-- WHAT IS NEEDED --
Starting with the line that contains "U24: XOR 74LS86", copy every remaining line of the data below exactly, the last one included.
START ENTRIES SUPPLIED
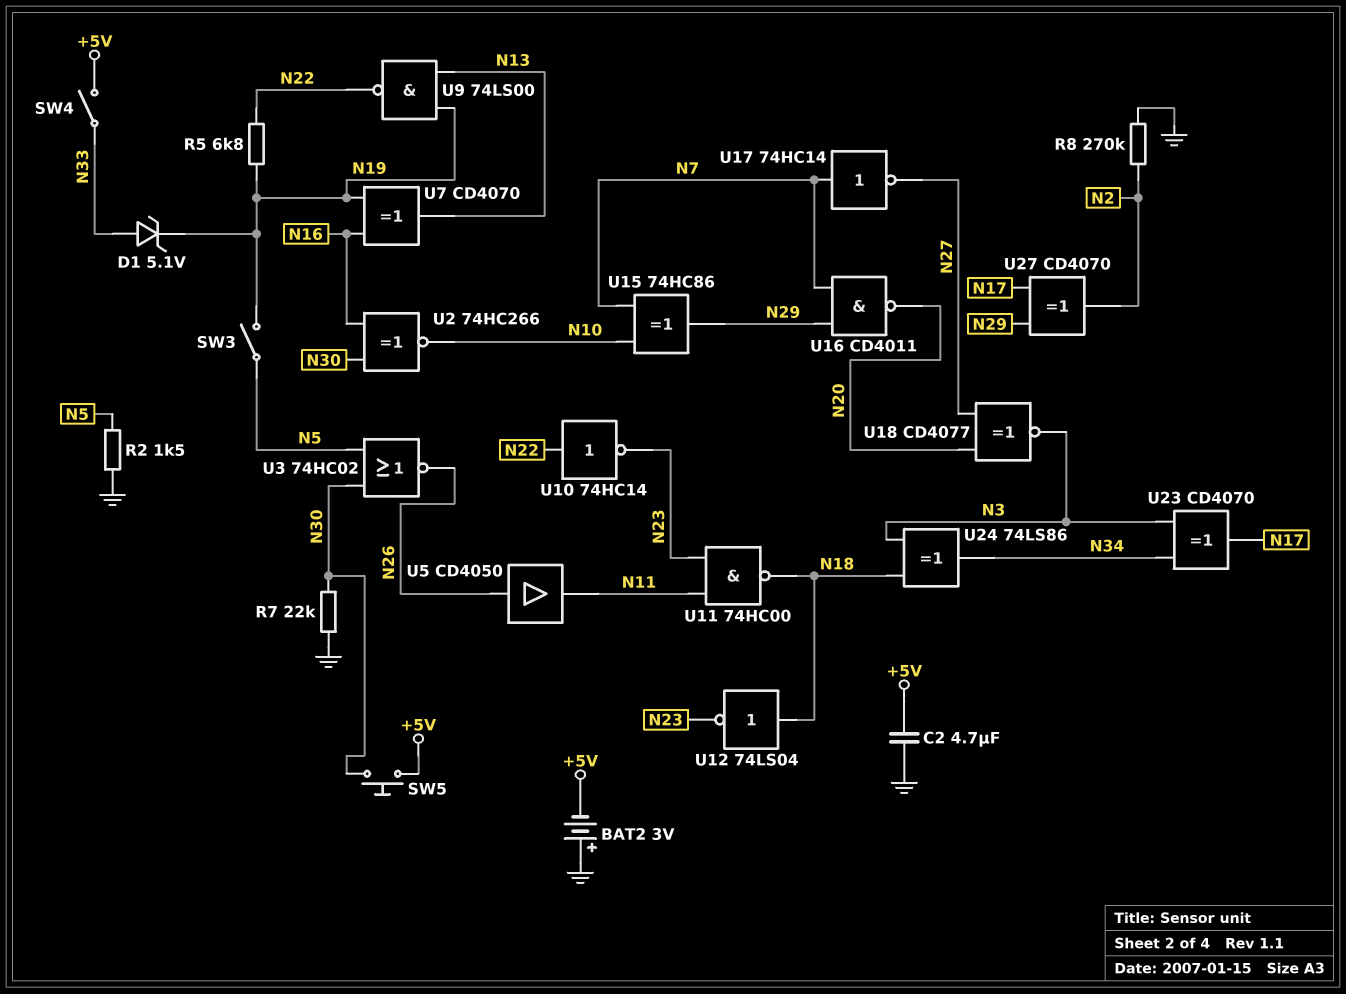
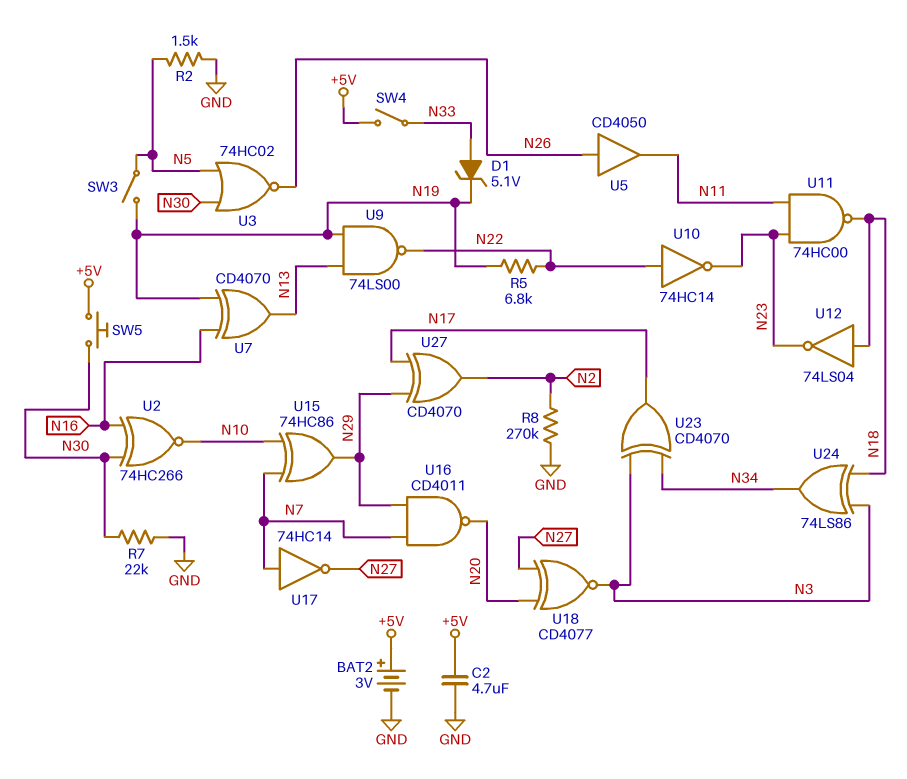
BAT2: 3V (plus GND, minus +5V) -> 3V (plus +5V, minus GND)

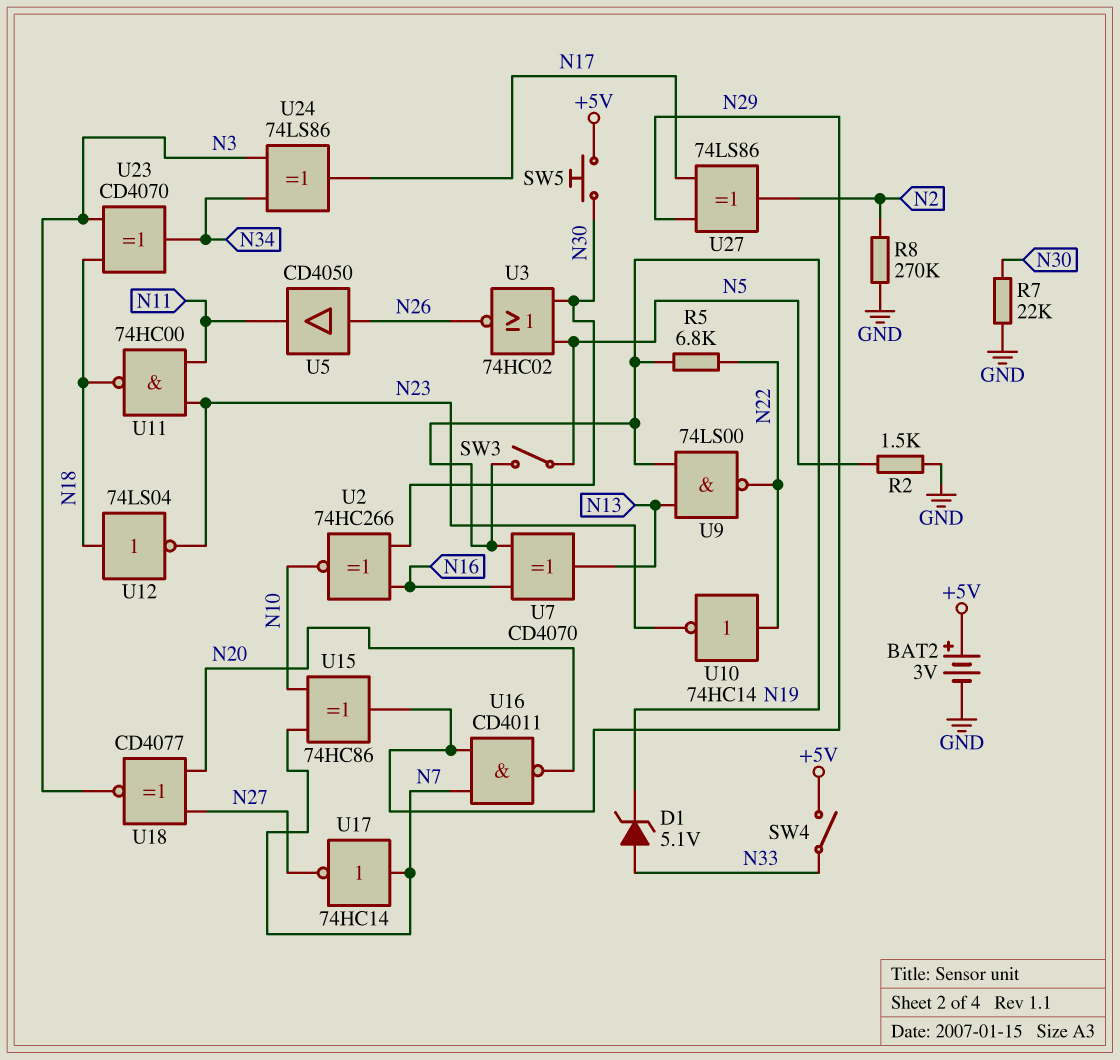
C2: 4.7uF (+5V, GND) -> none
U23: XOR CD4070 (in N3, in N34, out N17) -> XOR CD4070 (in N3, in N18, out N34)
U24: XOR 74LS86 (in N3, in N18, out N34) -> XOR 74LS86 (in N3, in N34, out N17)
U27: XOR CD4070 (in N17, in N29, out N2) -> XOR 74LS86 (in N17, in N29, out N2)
END ENTRIES SUPPLIED
-- RESPONSE BELOW --
U24: XOR 74LS86 (in N3, in N18, out N34) -> XOR 74LS86 (in N3, in N34, out N17)
U27: XOR CD4070 (in N17, in N29, out N2) -> XOR 74LS86 (in N17, in N29, out N2)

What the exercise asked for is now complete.